[Exercise] Your answer must consist solely of the lines from the start of the entries below through the line with "red truck: 0 -> 1", unchanged.

[Data provided]
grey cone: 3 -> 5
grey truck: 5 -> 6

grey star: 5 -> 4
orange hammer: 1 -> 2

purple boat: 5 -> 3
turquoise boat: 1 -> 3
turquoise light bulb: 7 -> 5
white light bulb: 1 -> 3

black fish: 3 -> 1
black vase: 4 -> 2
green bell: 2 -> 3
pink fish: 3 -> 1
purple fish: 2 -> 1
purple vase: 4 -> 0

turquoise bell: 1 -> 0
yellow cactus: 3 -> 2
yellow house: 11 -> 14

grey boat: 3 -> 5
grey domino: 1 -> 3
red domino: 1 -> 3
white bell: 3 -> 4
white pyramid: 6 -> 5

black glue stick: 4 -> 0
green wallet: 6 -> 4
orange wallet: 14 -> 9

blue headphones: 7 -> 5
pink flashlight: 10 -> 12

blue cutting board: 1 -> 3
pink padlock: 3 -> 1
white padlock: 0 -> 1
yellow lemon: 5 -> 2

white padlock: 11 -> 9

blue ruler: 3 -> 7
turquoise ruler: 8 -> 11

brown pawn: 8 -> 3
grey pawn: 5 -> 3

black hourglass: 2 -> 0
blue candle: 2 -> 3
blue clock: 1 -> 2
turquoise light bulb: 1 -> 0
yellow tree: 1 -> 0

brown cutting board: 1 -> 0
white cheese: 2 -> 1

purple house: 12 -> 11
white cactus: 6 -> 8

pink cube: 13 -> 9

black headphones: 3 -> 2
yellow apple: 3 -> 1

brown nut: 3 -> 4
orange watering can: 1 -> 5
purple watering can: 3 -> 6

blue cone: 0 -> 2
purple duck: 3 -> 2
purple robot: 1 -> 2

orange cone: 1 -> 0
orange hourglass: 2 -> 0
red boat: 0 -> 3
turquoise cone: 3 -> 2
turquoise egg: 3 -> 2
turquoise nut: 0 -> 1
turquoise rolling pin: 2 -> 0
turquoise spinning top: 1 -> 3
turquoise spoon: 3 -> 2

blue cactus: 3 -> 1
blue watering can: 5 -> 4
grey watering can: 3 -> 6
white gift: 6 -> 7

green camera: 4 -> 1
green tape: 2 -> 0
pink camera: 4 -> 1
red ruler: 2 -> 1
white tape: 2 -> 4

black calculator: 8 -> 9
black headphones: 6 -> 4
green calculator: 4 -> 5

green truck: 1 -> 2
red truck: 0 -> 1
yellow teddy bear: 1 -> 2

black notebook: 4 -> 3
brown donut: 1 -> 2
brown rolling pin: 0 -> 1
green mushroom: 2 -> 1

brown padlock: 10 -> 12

[Output for this exercise]
grey cone: 3 -> 5
grey truck: 5 -> 6

grey star: 5 -> 4
orange hammer: 1 -> 2

purple boat: 5 -> 3
turquoise boat: 1 -> 3
turquoise light bulb: 7 -> 5
white light bulb: 1 -> 3

black fish: 3 -> 1
black vase: 4 -> 2
green bell: 2 -> 3
pink fish: 3 -> 1
purple fish: 2 -> 1
purple vase: 4 -> 0

turquoise bell: 1 -> 0
yellow cactus: 3 -> 2
yellow house: 11 -> 14

grey boat: 3 -> 5
grey domino: 1 -> 3
red domino: 1 -> 3
white bell: 3 -> 4
white pyramid: 6 -> 5

black glue stick: 4 -> 0
green wallet: 6 -> 4
orange wallet: 14 -> 9

blue headphones: 7 -> 5
pink flashlight: 10 -> 12

blue cutting board: 1 -> 3
pink padlock: 3 -> 1
white padlock: 0 -> 1
yellow lemon: 5 -> 2

white padlock: 11 -> 9

blue ruler: 3 -> 7
turquoise ruler: 8 -> 11

brown pawn: 8 -> 3
grey pawn: 5 -> 3

black hourglass: 2 -> 0
blue candle: 2 -> 3
blue clock: 1 -> 2
turquoise light bulb: 1 -> 0
yellow tree: 1 -> 0

brown cutting board: 1 -> 0
white cheese: 2 -> 1

purple house: 12 -> 11
white cactus: 6 -> 8

pink cube: 13 -> 9

black headphones: 3 -> 2
yellow apple: 3 -> 1

brown nut: 3 -> 4
orange watering can: 1 -> 5
purple watering can: 3 -> 6

blue cone: 0 -> 2
purple duck: 3 -> 2
purple robot: 1 -> 2

orange cone: 1 -> 0
orange hourglass: 2 -> 0
red boat: 0 -> 3
turquoise cone: 3 -> 2
turquoise egg: 3 -> 2
turquoise nut: 0 -> 1
turquoise rolling pin: 2 -> 0
turquoise spinning top: 1 -> 3
turquoise spoon: 3 -> 2

blue cactus: 3 -> 1
blue watering can: 5 -> 4
grey watering can: 3 -> 6
white gift: 6 -> 7

green camera: 4 -> 1
green tape: 2 -> 0
pink camera: 4 -> 1
red ruler: 2 -> 1
white tape: 2 -> 4

black calculator: 8 -> 9
black headphones: 6 -> 4
green calculator: 4 -> 5

green truck: 1 -> 2
red truck: 0 -> 1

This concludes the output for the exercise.